▶ [WORK INSTRUCTIONS]: Scan the entries below. Return every line that includes "none".

========

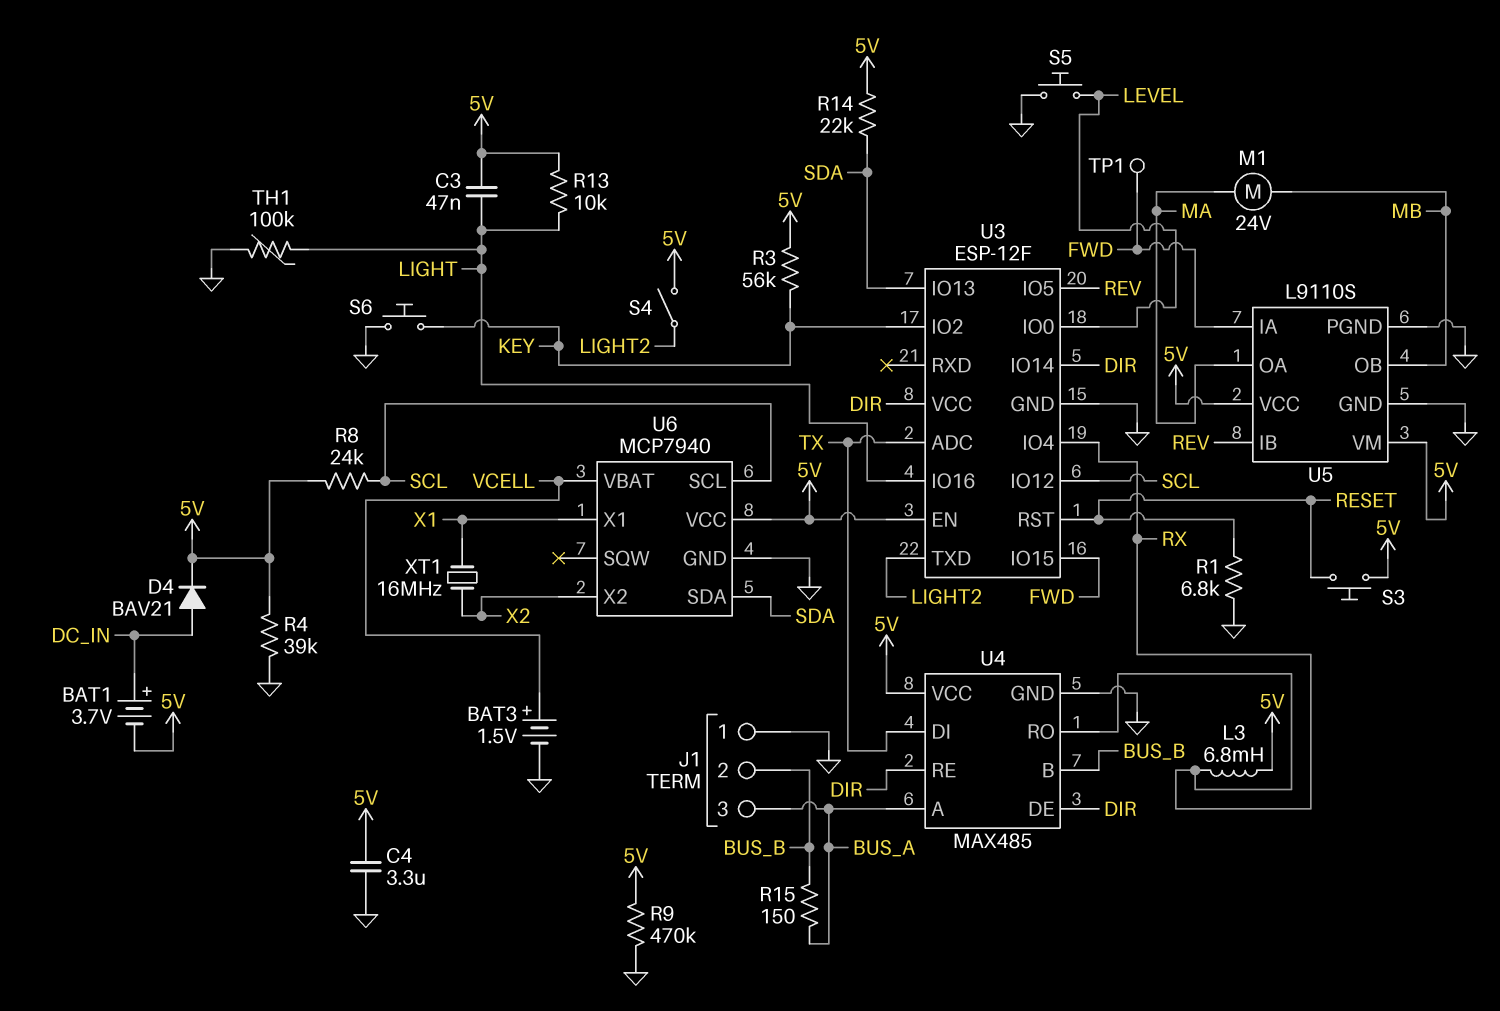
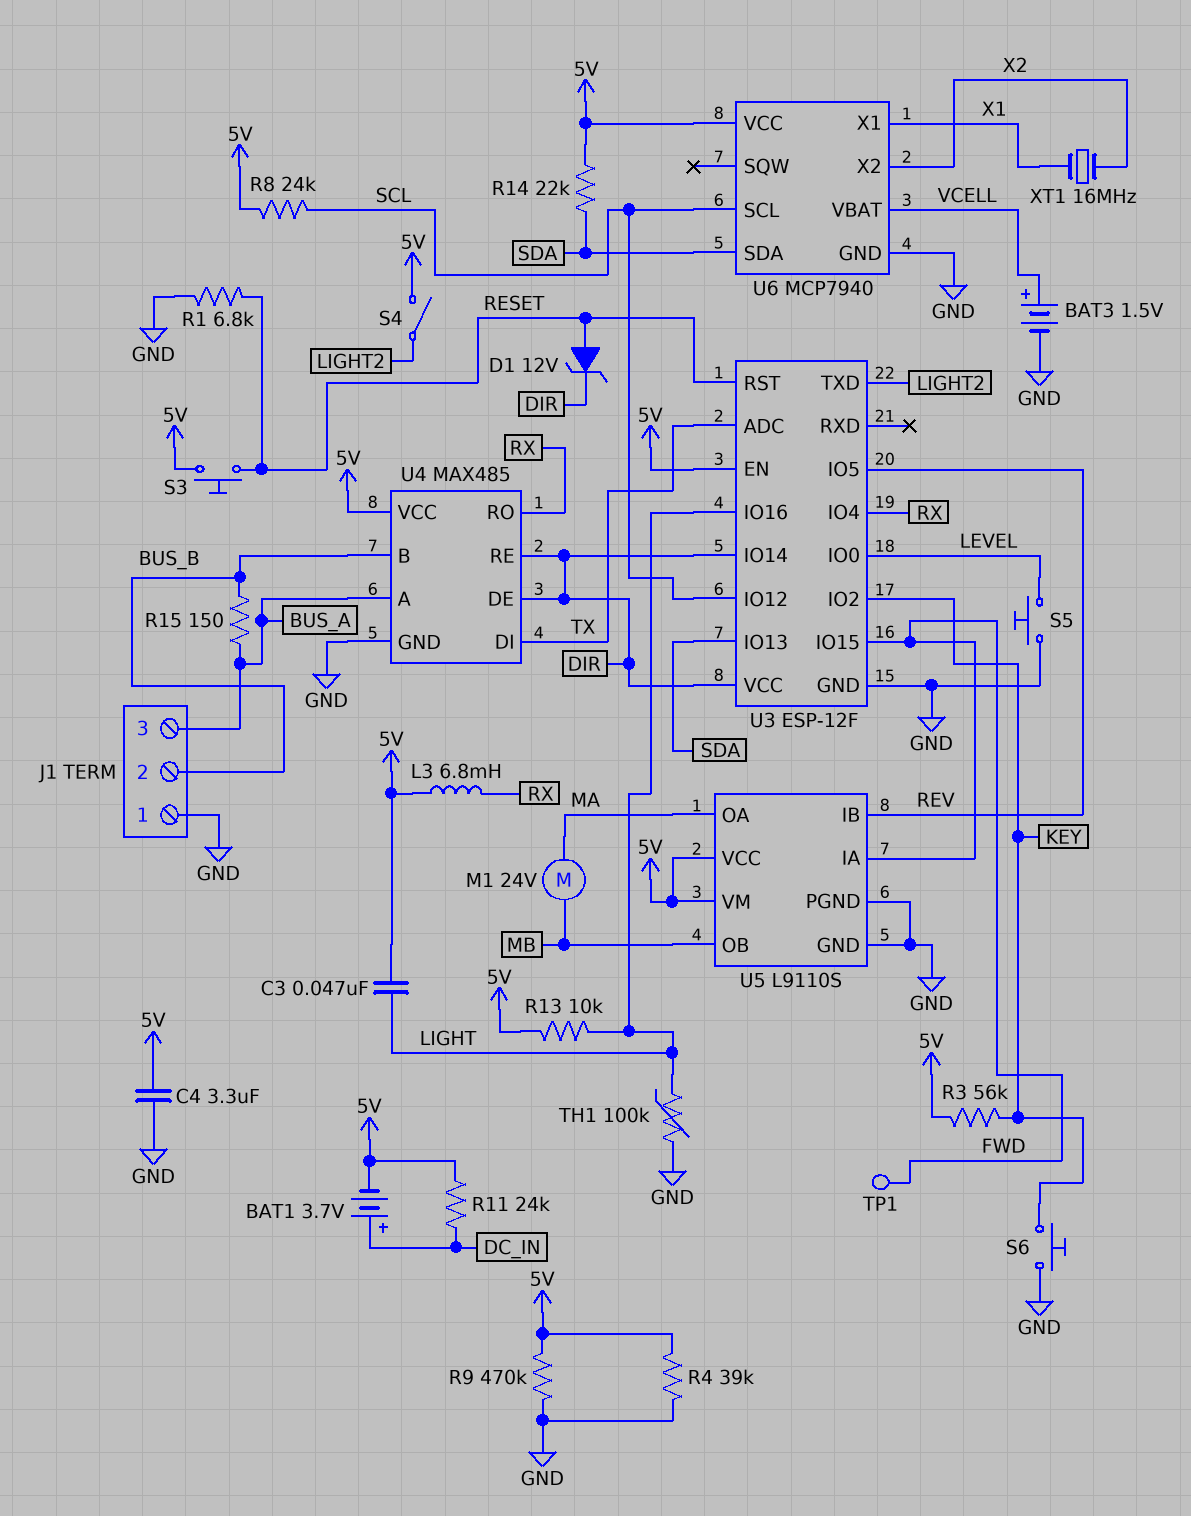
D1: none -> zener 12V (A RESET, K DIR)
D4: diode BAV21 (A DC_IN, K 5V) -> none
R11: none -> 24k (5V, DC_IN)

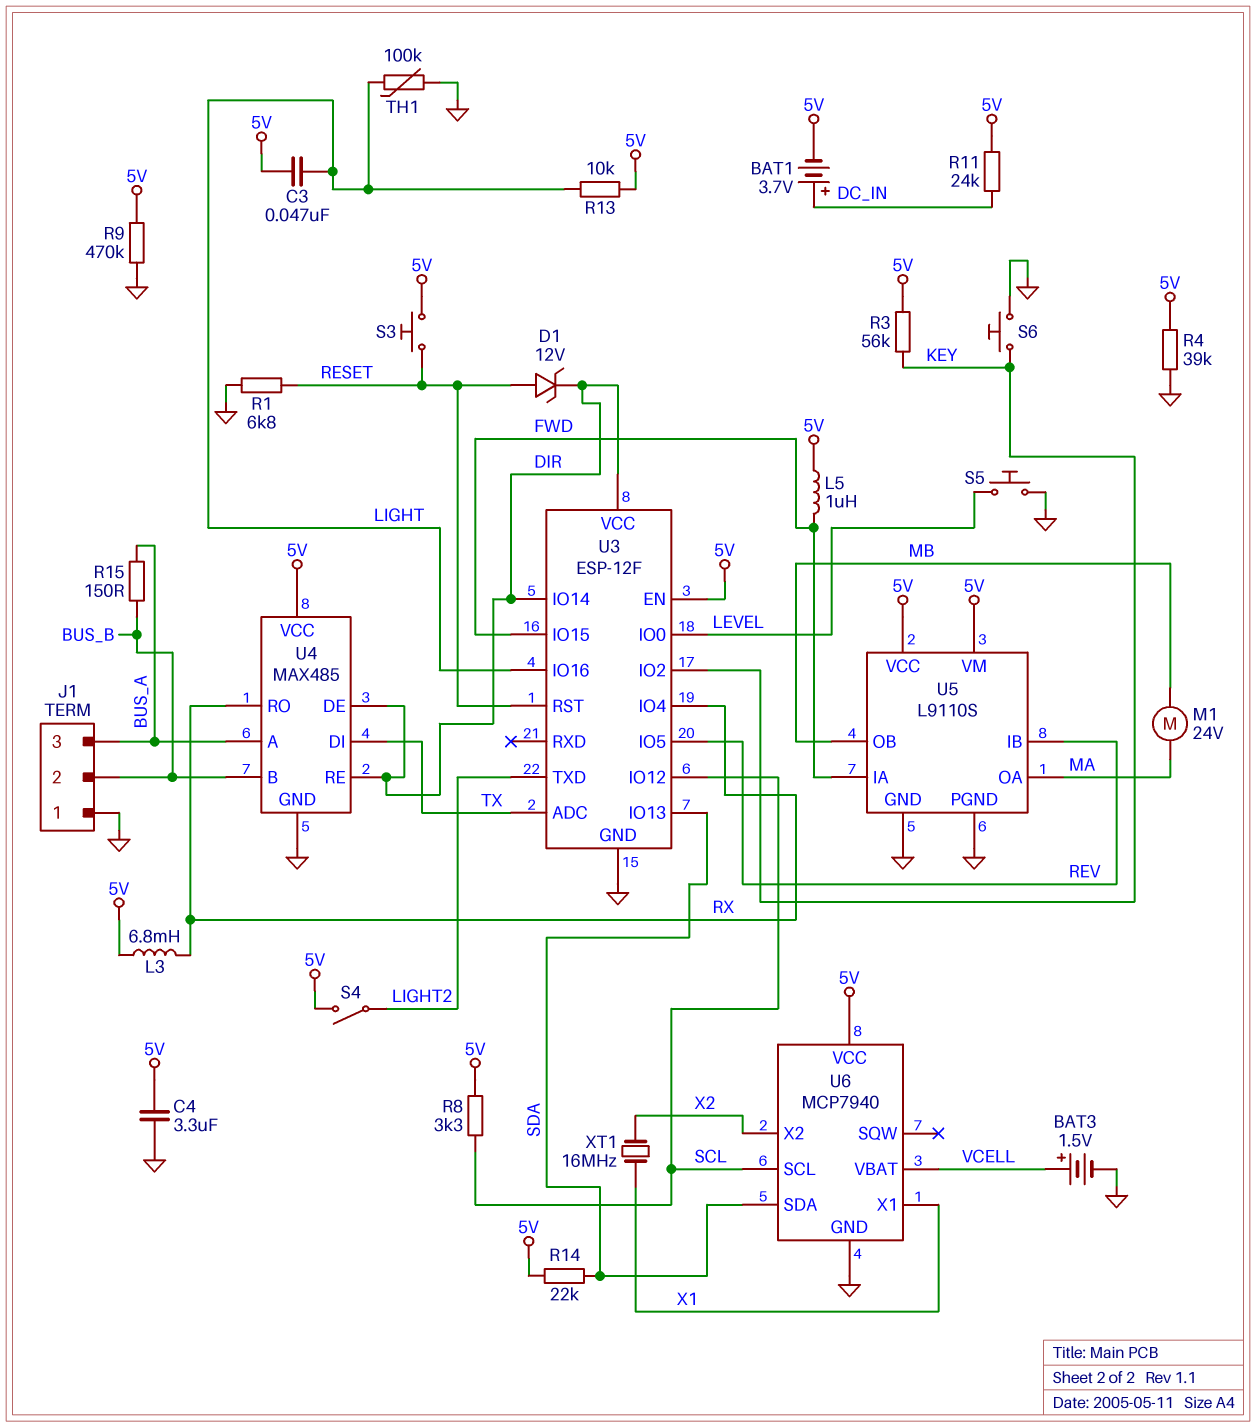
L5: none -> 1uH (5V, FWD)
R8: 24k (5V, SCL) -> 3.3k (5V, SCL)
TP1: test point (FWD) -> none

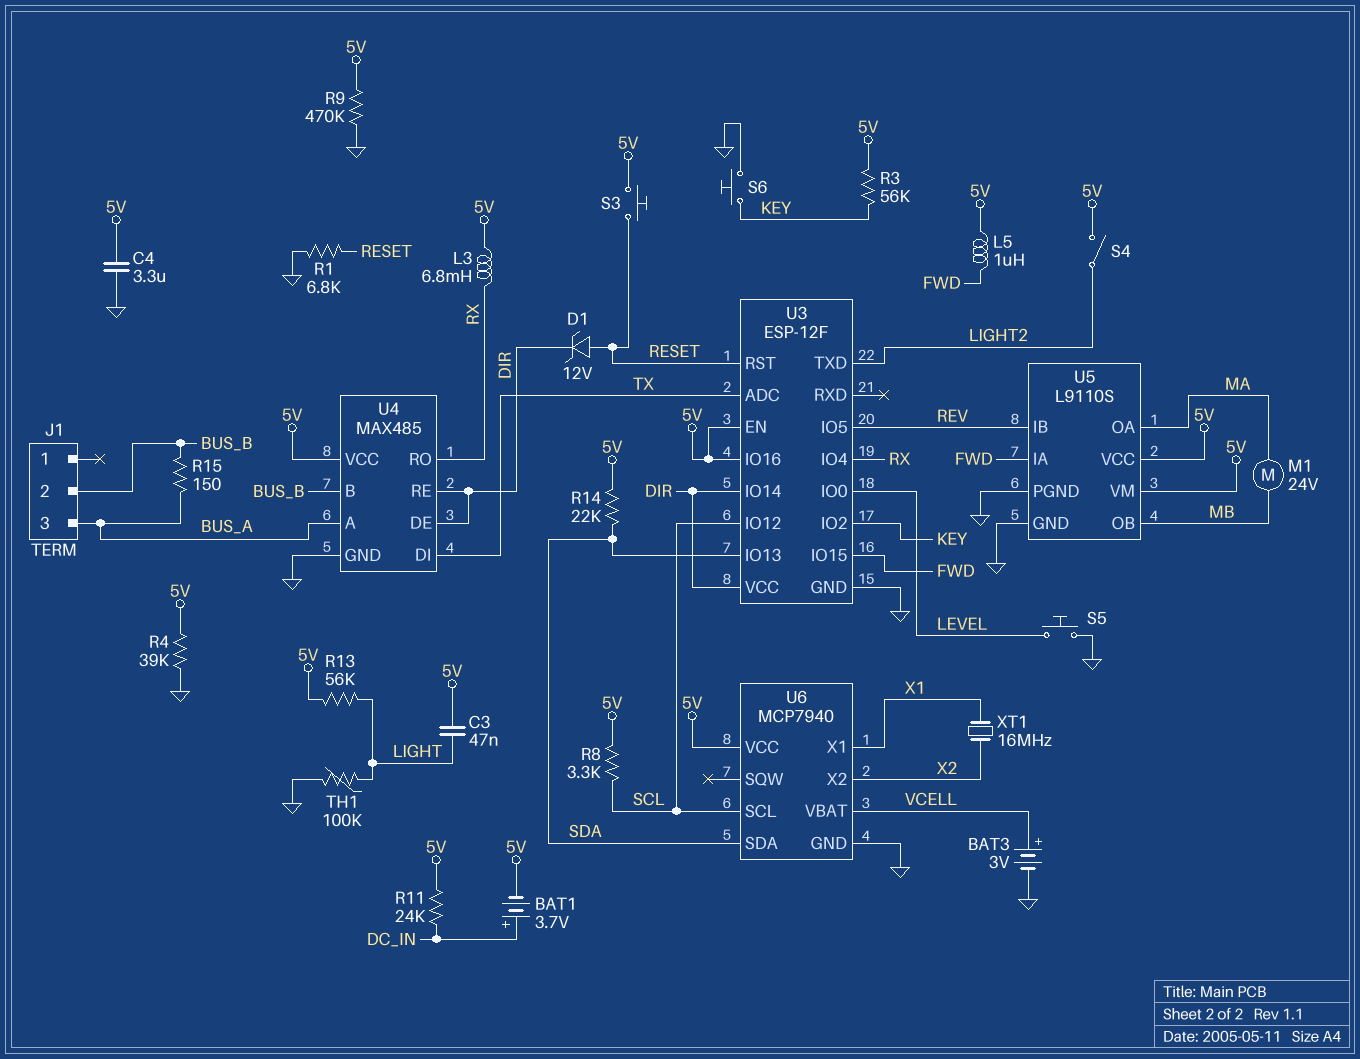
BAT3: 1.5V (plus VCELL, minus GND) -> 3V (plus VCELL, minus GND)
J1 pin 1: GND -> none
R13: 10k (5V, LIGHT) -> 56k (5V, LIGHT)
U3 pin IO16: LIGHT -> 5V

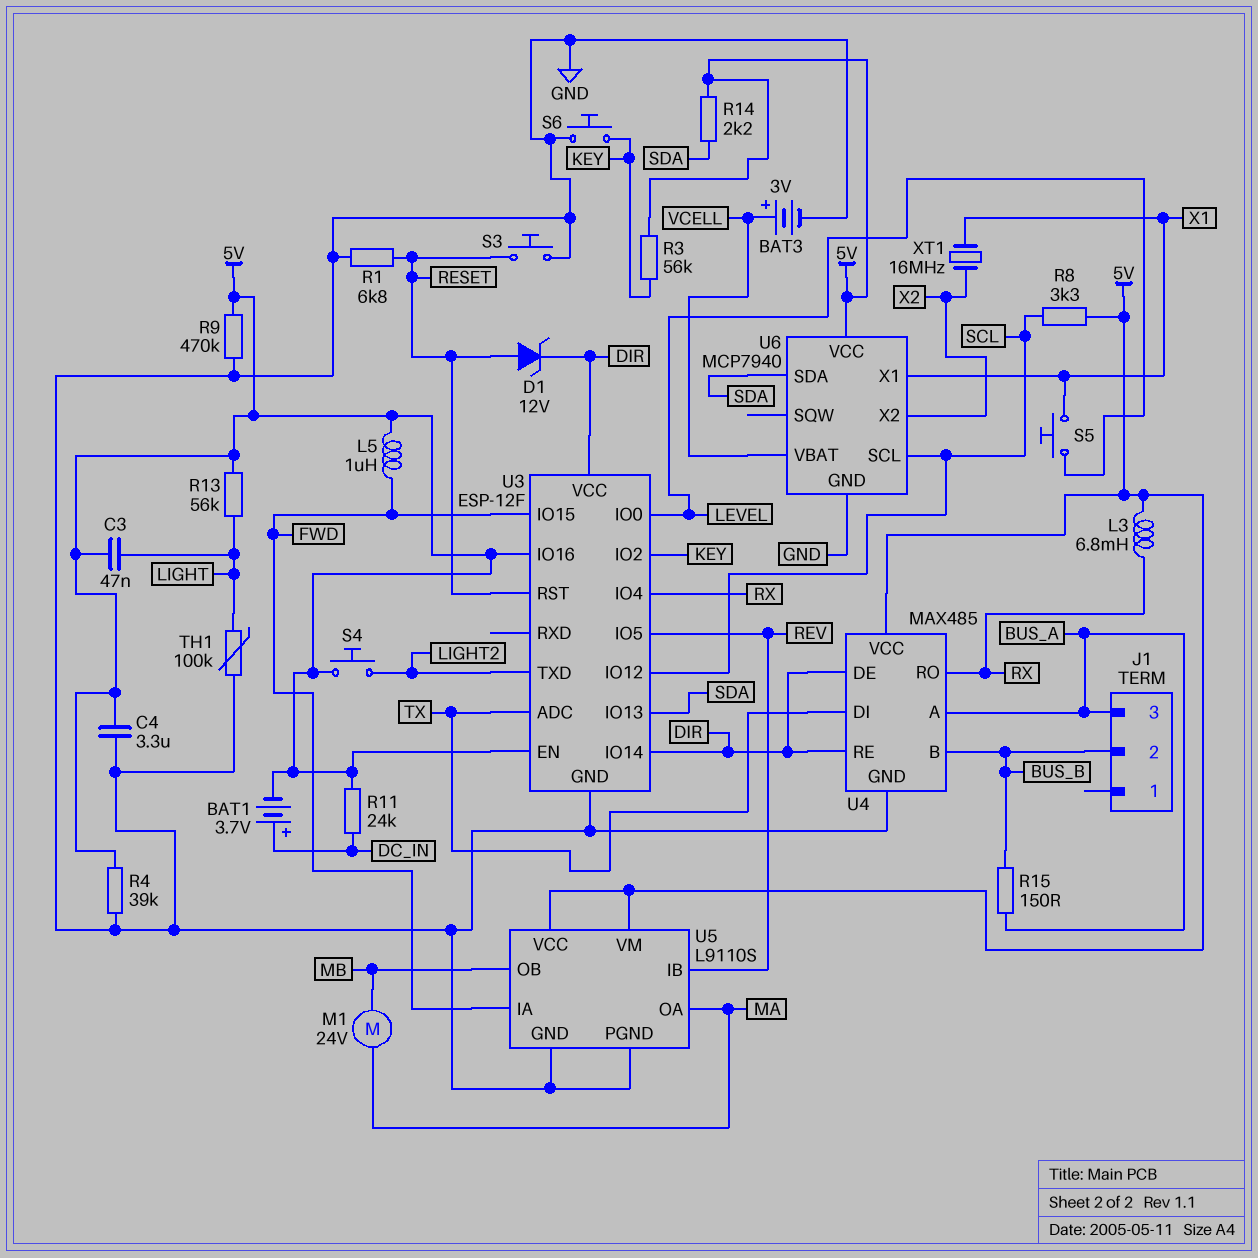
R14: 22k (5V, SDA) -> 2.2k (5V, SDA)
S3: button (5V, RESET) -> button (GND, RESET)
S4: switch (5V, LIGHT2) -> button (5V, LIGHT2)
S5: button (GND, LEVEL) -> button (LEVEL, X1)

========

▶ [YOUR RESPONSE]:
D1: none -> zener 12V (A RESET, K DIR)
D4: diode BAV21 (A DC_IN, K 5V) -> none
R11: none -> 24k (5V, DC_IN)
L5: none -> 1uH (5V, FWD)
TP1: test point (FWD) -> none
J1 pin 1: GND -> none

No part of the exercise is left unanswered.